### Your instructions
Output only the line that contains "camera: 45 degrees right, 15 degrees up" and the lines after it, all verbatim, through the last one below.
*** Supplied records ***
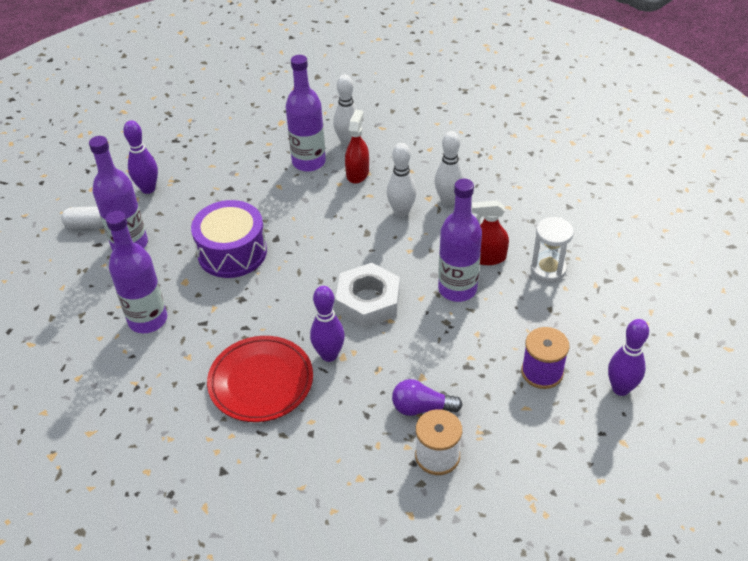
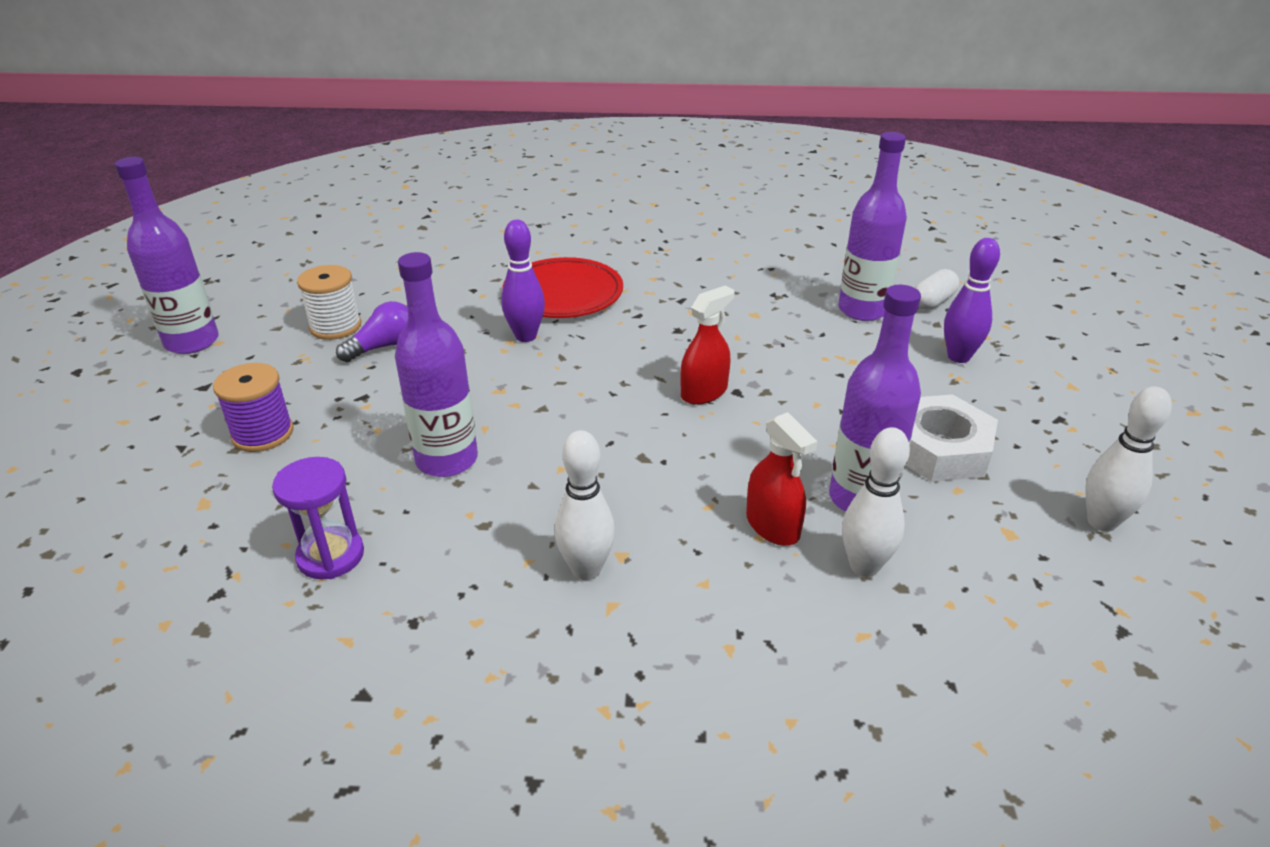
camera: 135 degrees right, 10 degrees down
(148, 320) = (731, 279): purple bottle -> purple bottle (192, 342)
(232, 252) = (757, 356): purple drum -> none
(368, 301) = (543, 393): white nut -> white nut (938, 448)
(401, 212) = (633, 509): white bowling pin -> white bowling pin (1101, 522)
(487, 257) = (441, 520): red spray bottle -> red spray bottle (704, 392)
(548, 269) = (330, 556): white hourglass -> purple hourglass
(620, 388) = (143, 466): purple bowling pin -> none

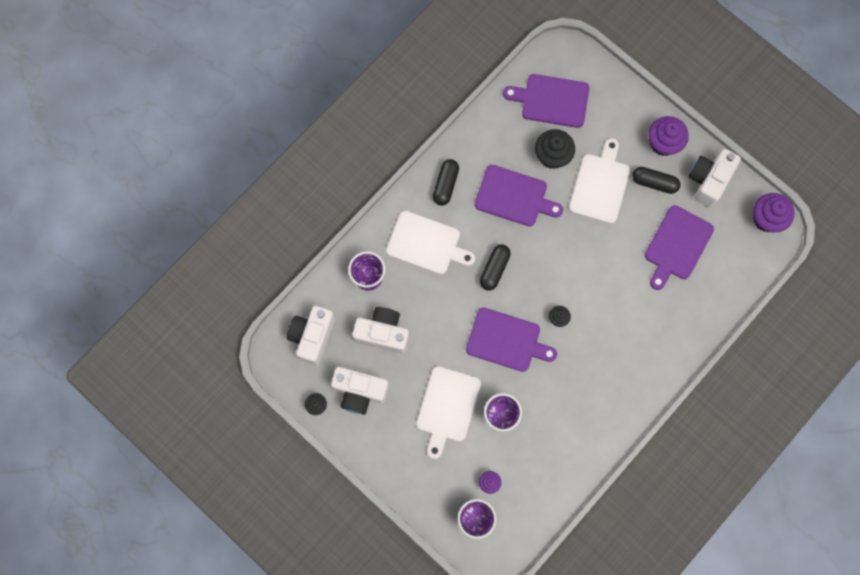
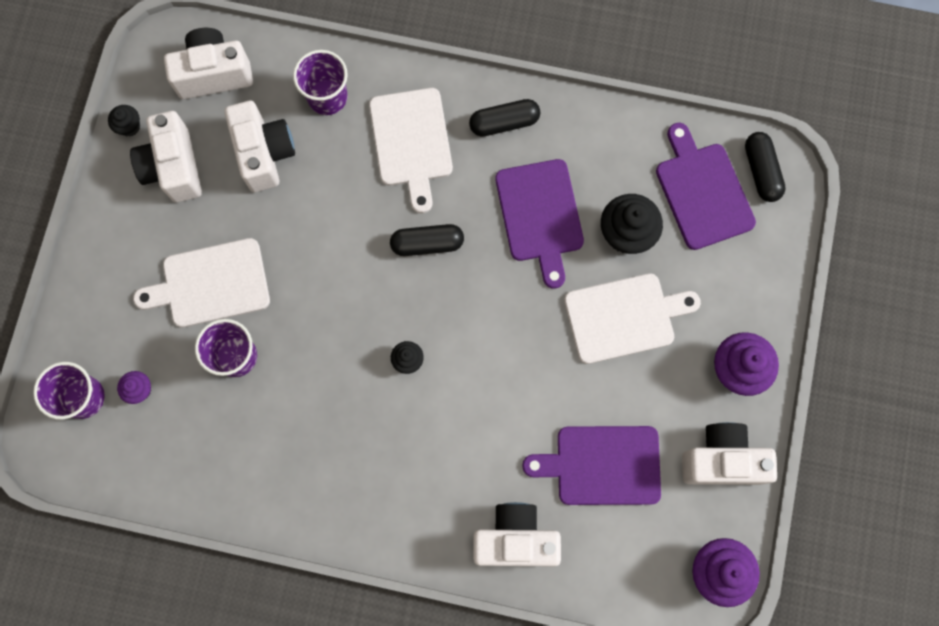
camera: 60 degrees right, 0 degrees up
(506, 340) = (340, 310): purple cutting board -> none
(654, 182) = (672, 387): black capsule -> black capsule (761, 171)
(692, 315) = (515, 538): none -> white camera

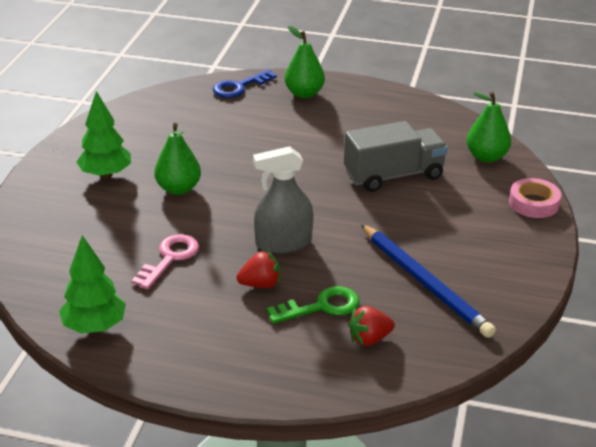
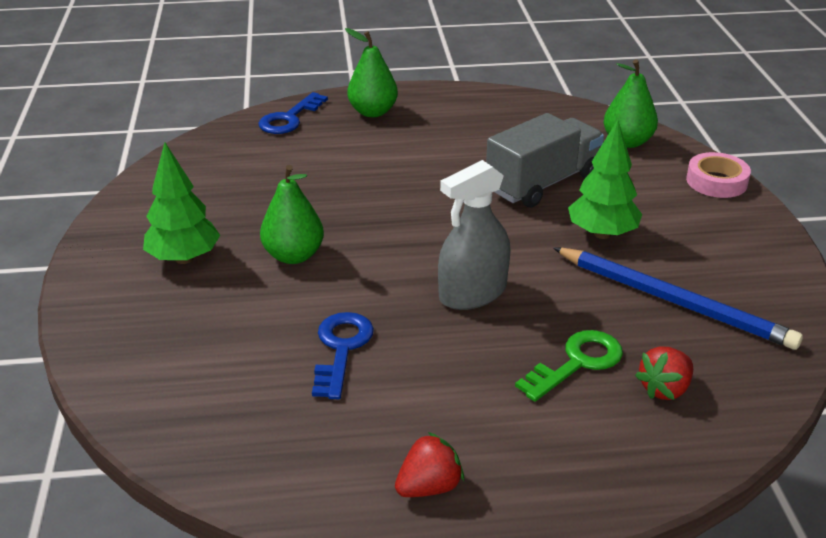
camera: 20 degrees left, 0 degrees up
(94, 327) = (298, 473): green tree -> green tree (602, 234)
(170, 258) = (341, 349): pink key -> blue key
(260, 284) = (482, 353): red strawberry -> red strawberry (429, 487)

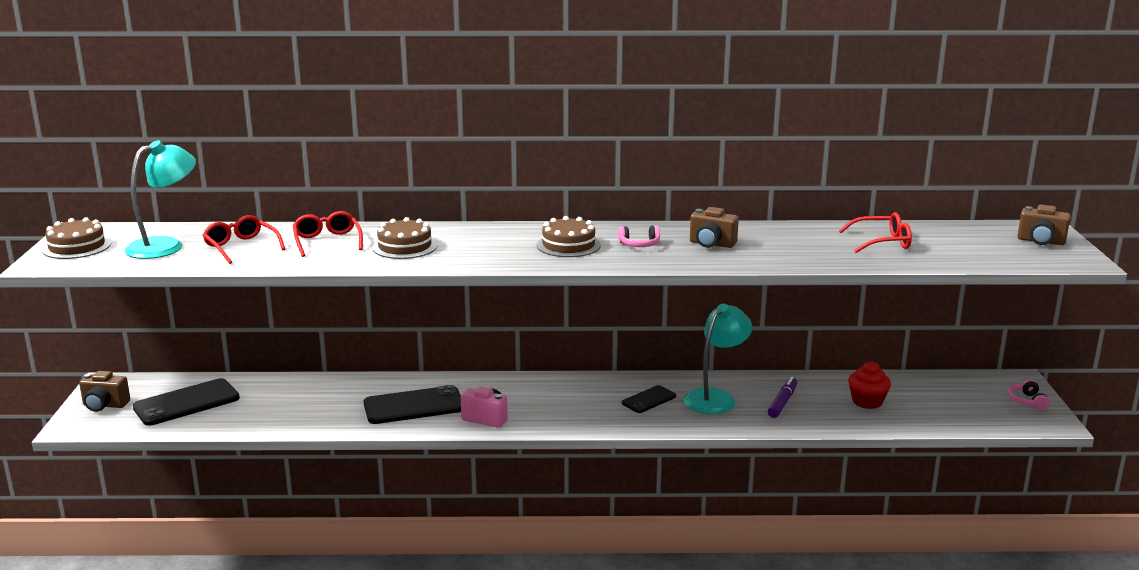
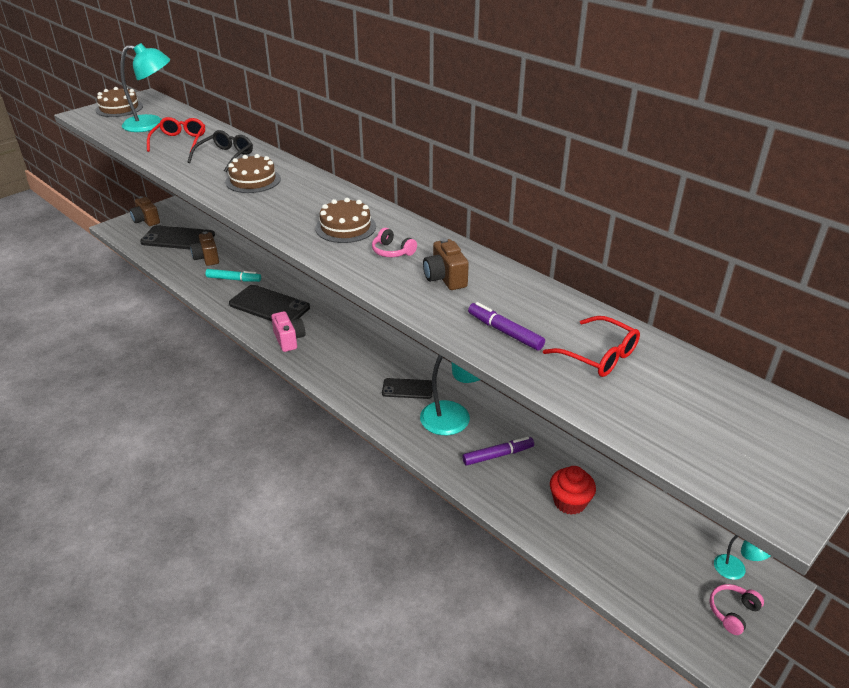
camera: 45 degrees right, 15 degrees up
(327, 241) = (225, 156): red glasses -> black glasses
(331, 405) = (234, 279): none -> turquoise marker
(811, 253) = (505, 332): none -> purple marker
(997, 384) = (736, 571): none -> turquoise lamp
(1041, 241) = (787, 454): brown camera -> brown camera (207, 258)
*** End of Supplied records ***
### Response
camera: 45 degrees right, 15 degrees up
(327, 241) = (225, 156): red glasses -> black glasses
(331, 405) = (234, 279): none -> turquoise marker
(811, 253) = (505, 332): none -> purple marker
(997, 384) = (736, 571): none -> turquoise lamp
(1041, 241) = (787, 454): brown camera -> brown camera (207, 258)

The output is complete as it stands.